Saved entries:
============

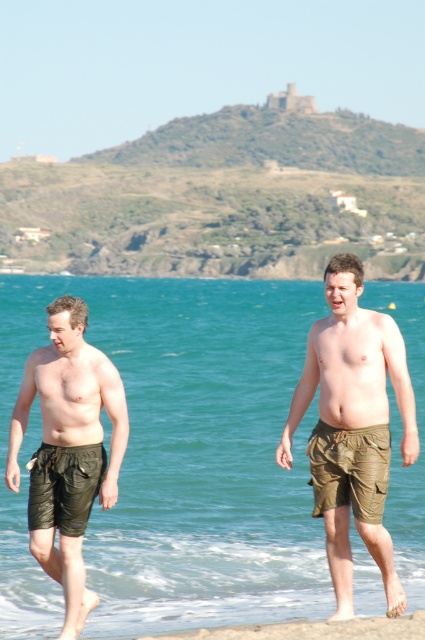
You are a photographer trying to capture the matte khaki shorts at center in the image. Based on their position, which direction should you move to get them centered in your frame?

The matte khaki shorts at center are located at coordinates point (353, 428). To center them in the frame, you should move the camera slightly to the left and down since the current position is to the right and above the center point.

You are a photographer trying to capture both the matte olive green swim shorts at left and the green leather shorts at lower left in a single frame. Which pair of shorts will appear bigger in the photo?

The matte olive green swim shorts at left will appear bigger in the photo because they are larger in size than the green leather shorts at lower left.

You are a photographer trying to capture both the green fabric shorts at center and the matte khaki shorts at center in a single frame. Based on their widths, which pair of shorts should be closer to the camera to ensure both are fully visible in the photo?

The green fabric shorts at center might be wider than matte khaki shorts at center, so to ensure both are fully visible in the photo, the wider green fabric shorts at center should be closer to the camera.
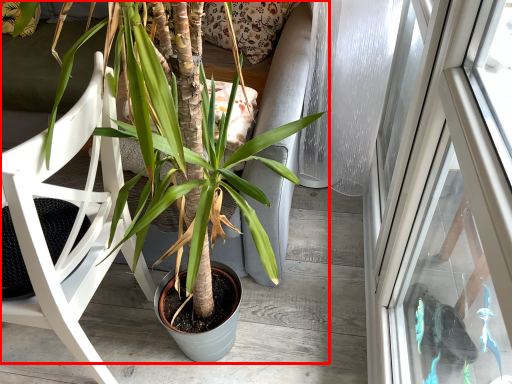
Question: In this image, where is houseplant (annotated by the red box) located relative to chair?

Choices:
 (A) left
 (B) right

Answer: (B)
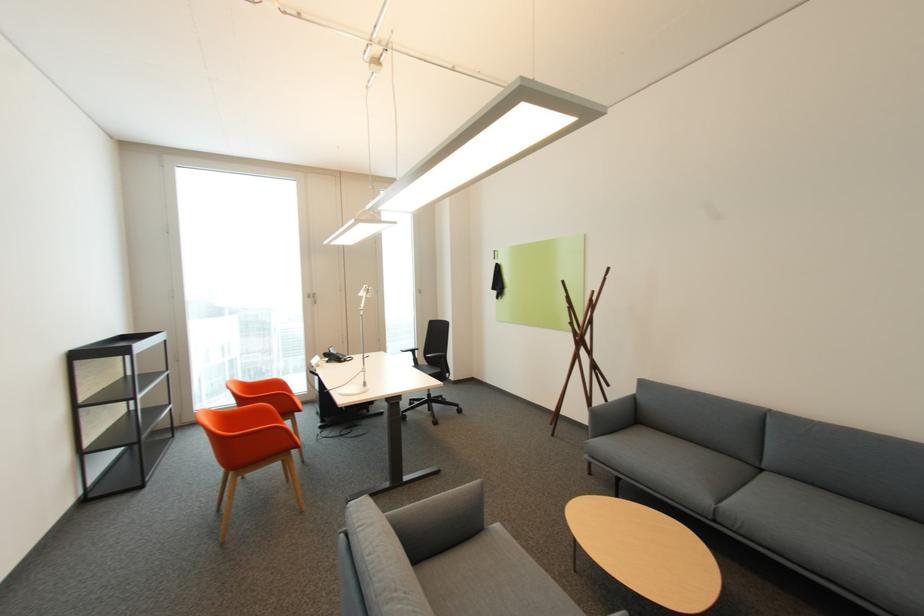
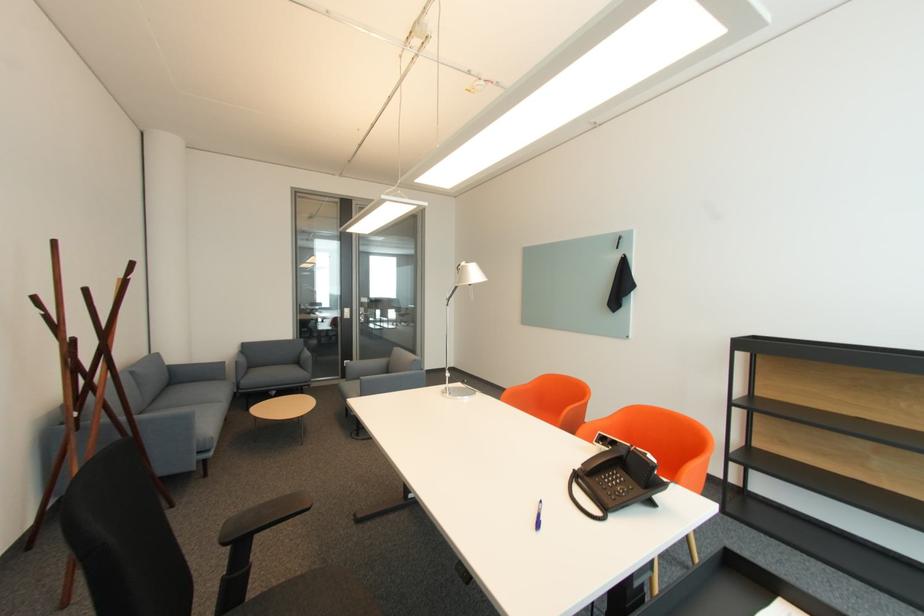
Locate, in the second image, the point that corresponds to point (769, 469) in the first image.

(151, 411)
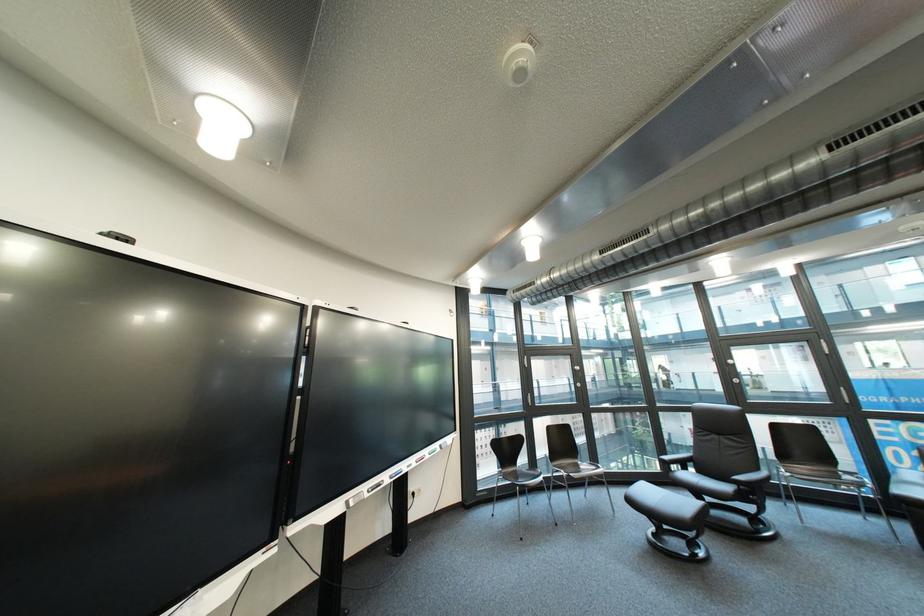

============

ASSIGNMENT:
Rewrite all of the data above, replacing each occurrence of "photographer" with "camera operator" and leaving everything else as it is, and leave the pictures out of your answer.

RESPONSE:
You are a camera operator trying to capture the matte khaki shorts at center in the image. Based on their position, which direction should you move to get them centered in your frame?

The matte khaki shorts at center are located at coordinates point (353, 428). To center them in the frame, you should move the camera slightly to the left and down since the current position is to the right and above the center point.

You are a camera operator trying to capture both the matte olive green swim shorts at left and the green leather shorts at lower left in a single frame. Which pair of shorts will appear bigger in the photo?

The matte olive green swim shorts at left will appear bigger in the photo because they are larger in size than the green leather shorts at lower left.

You are a camera operator trying to capture both the green fabric shorts at center and the matte khaki shorts at center in a single frame. Based on their widths, which pair of shorts should be closer to the camera to ensure both are fully visible in the photo?

The green fabric shorts at center might be wider than matte khaki shorts at center, so to ensure both are fully visible in the photo, the wider green fabric shorts at center should be closer to the camera.
Question: In this image, where is houseplant (annotated by the red box) located relative to chair?

Choices:
 (A) left
 (B) right

Answer: (B)
Locate, in the second image, the point that corresponds to point (769, 469) in the first image.

(151, 411)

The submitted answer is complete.